- Work item -
Where a record contains an image, leave the image out and print the rest exactly.

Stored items
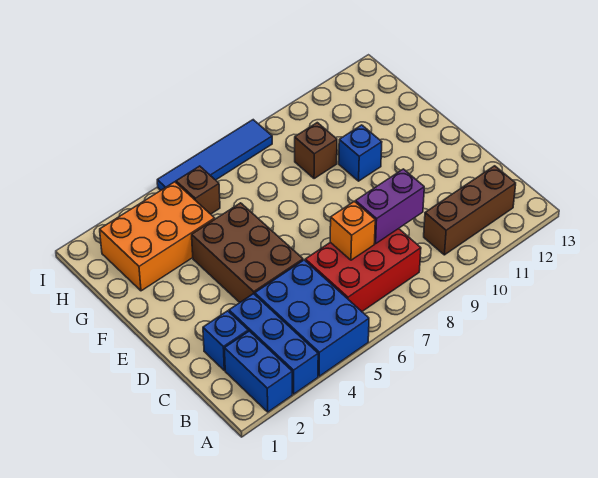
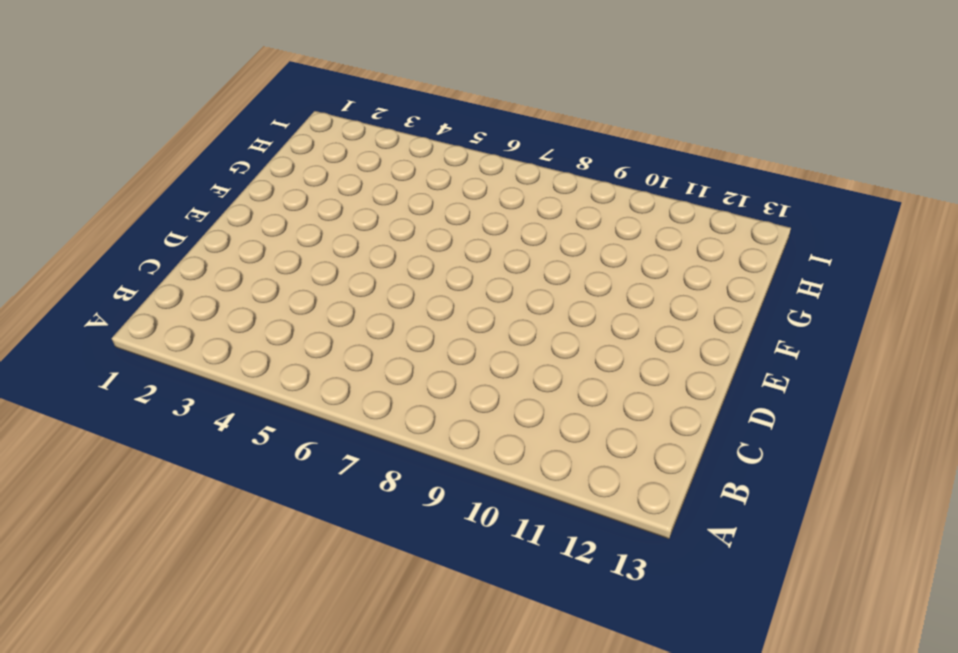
none -> blue brick A2:B2 level 1
none -> blue brick A3:C3 level 1
none -> blue brick A4:C5 level 1

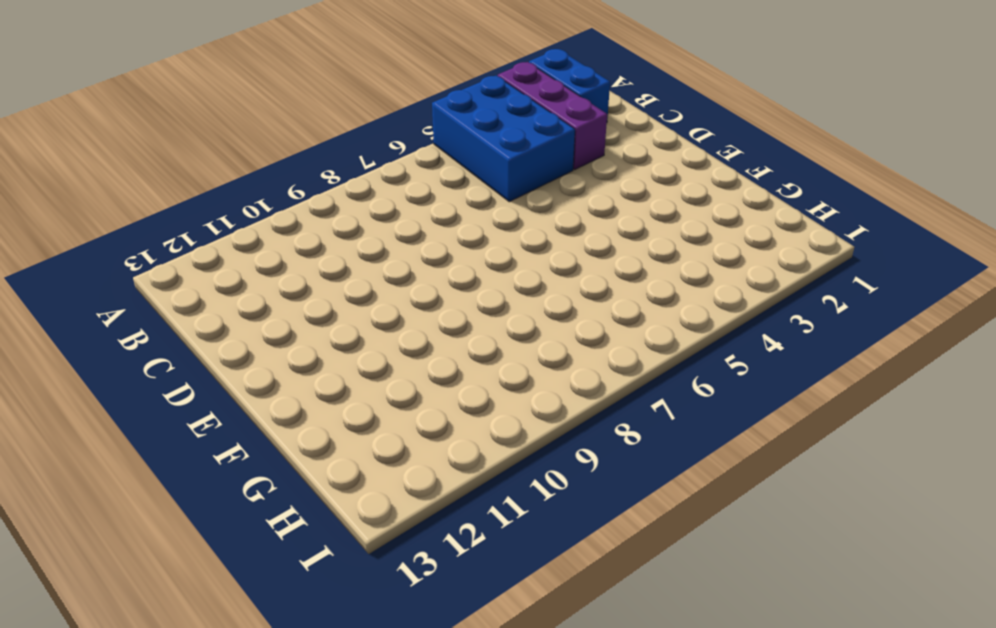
purple brick A3:C3 level 1 -> blue brick A3:C3 level 1
none -> red brick B6:C8 level 1
none -> brown brick B10:B12 level 1
none -> blue brick C2 level 1

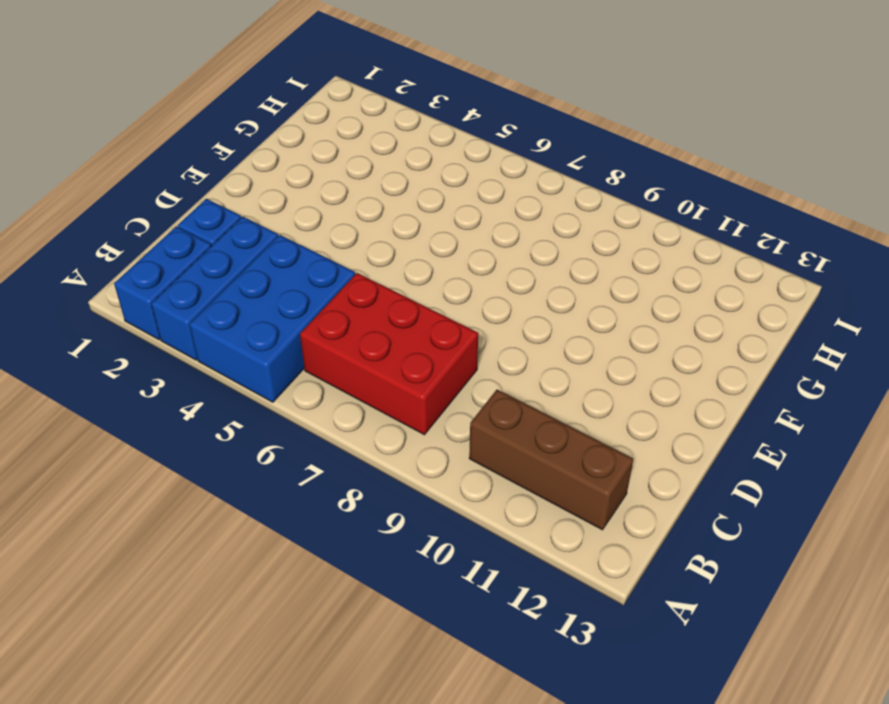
none -> brown brick D4:F5 level 1
none -> blue brick F10 level 1
none -> orange brick G2:H4 level 1

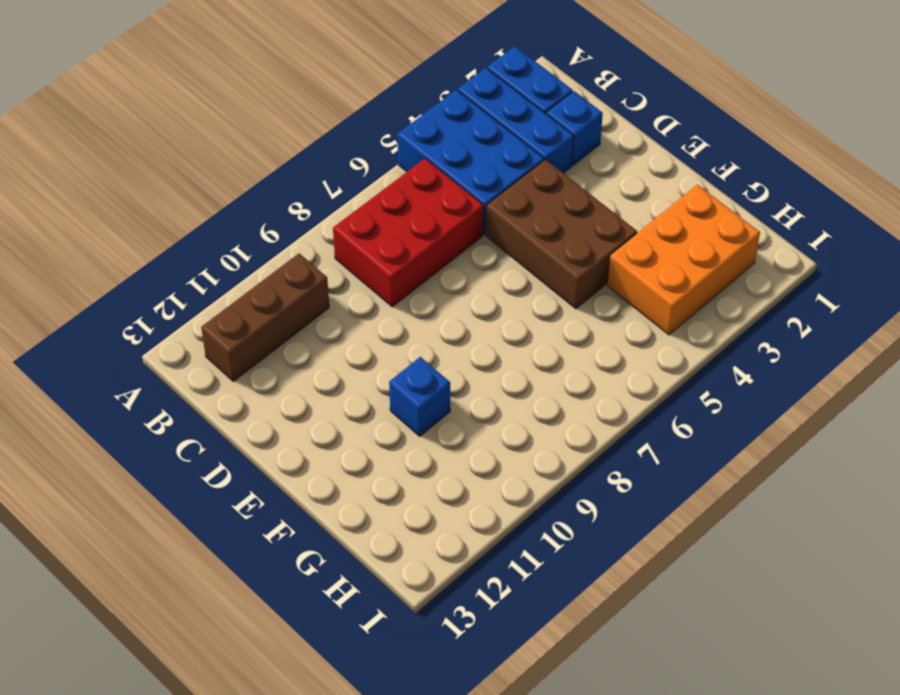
none -> brown brick G9 level 1
none -> brown brick H5 level 1
none -> blue tile I5:I8 level 1

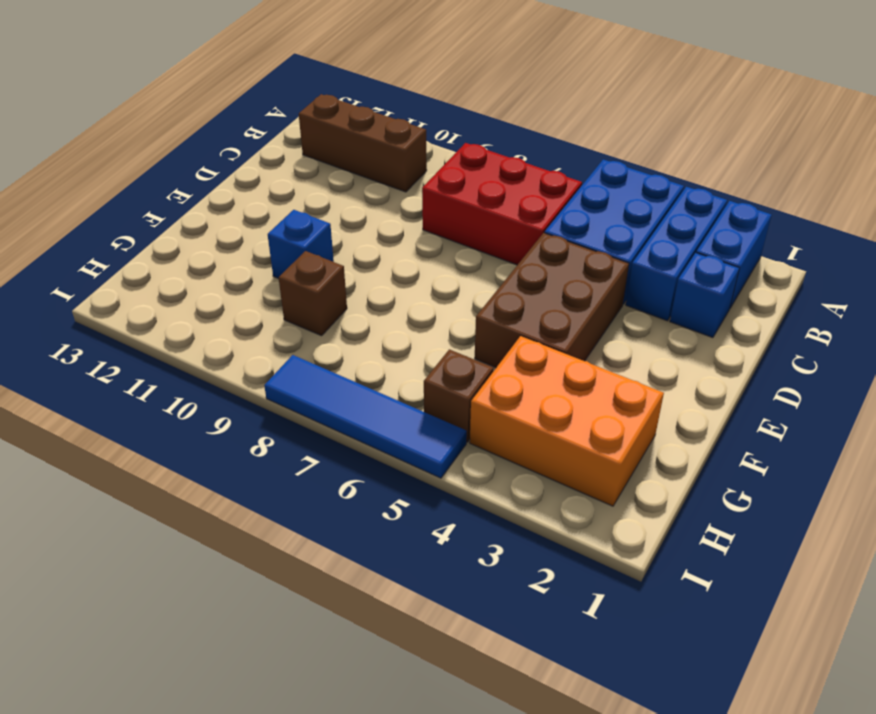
none -> orange brick C7 level 2
none -> purple brick C8:C9 level 2

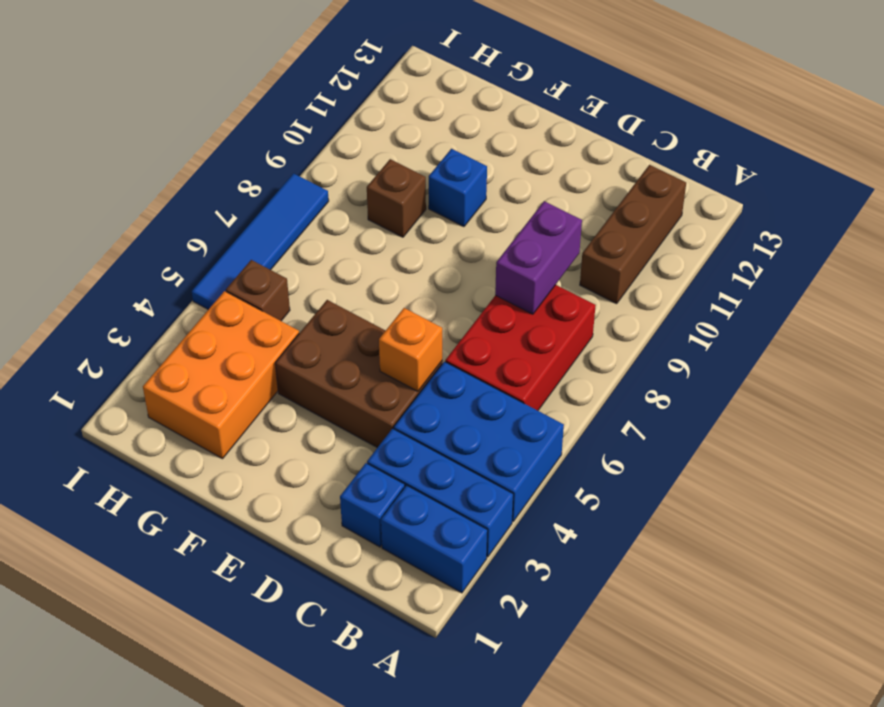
orange brick D5 level 2 -> orange brick C7 level 2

- Answer to this task -
none -> blue brick A2:B2 level 1
none -> blue brick A3:C3 level 1
none -> blue brick A4:C5 level 1

purple brick A3:C3 level 1 -> blue brick A3:C3 level 1
none -> red brick B6:C8 level 1
none -> brown brick B10:B12 level 1
none -> blue brick C2 level 1

none -> brown brick D4:F5 level 1
none -> blue brick F10 level 1
none -> orange brick G2:H4 level 1

none -> brown brick G9 level 1
none -> brown brick H5 level 1
none -> blue tile I5:I8 level 1

none -> orange brick C7 level 2
none -> purple brick C8:C9 level 2

orange brick D5 level 2 -> orange brick C7 level 2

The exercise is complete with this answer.